> WHAT NEEDS TO BE DONE: Reproduce every line of the data, exactly and without its pictures.

> GIVEN DATA:
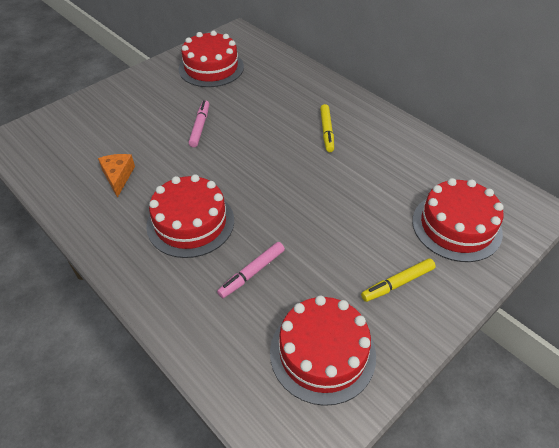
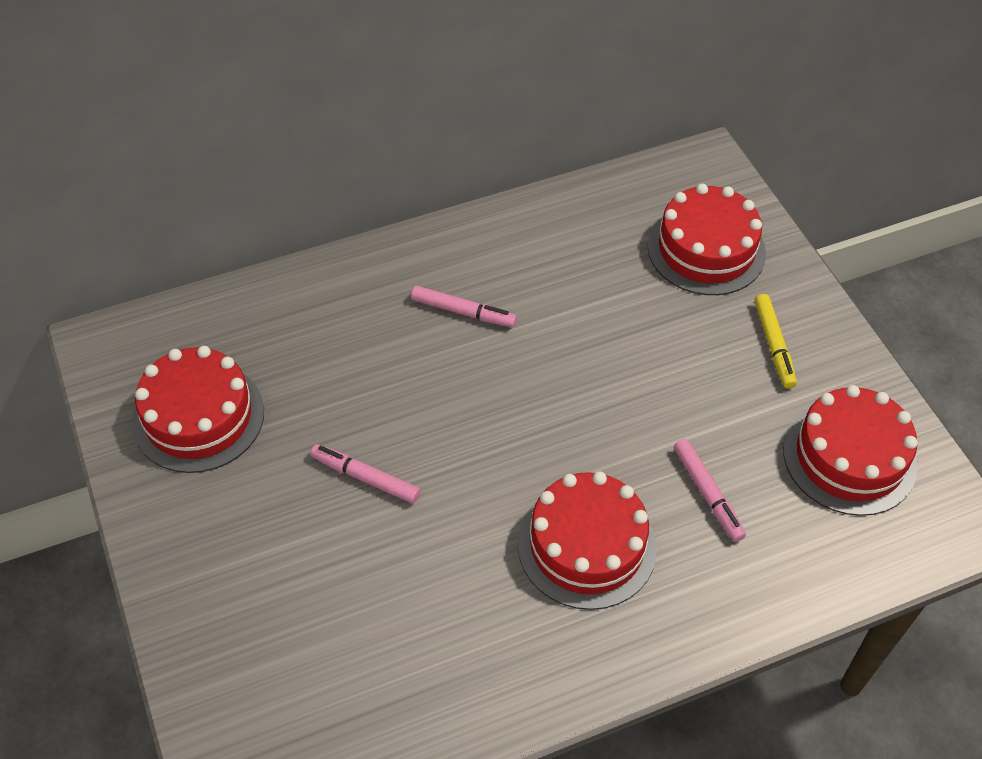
camera: 70 degrees left, 5 degrees up
(118, 177) = (438, 629): orange cheese -> none
(327, 131) = (463, 312): yellow marker -> pink marker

> ANSWER FOR THE TASK:
camera: 70 degrees left, 5 degrees up
(118, 177) = (438, 629): orange cheese -> none
(327, 131) = (463, 312): yellow marker -> pink marker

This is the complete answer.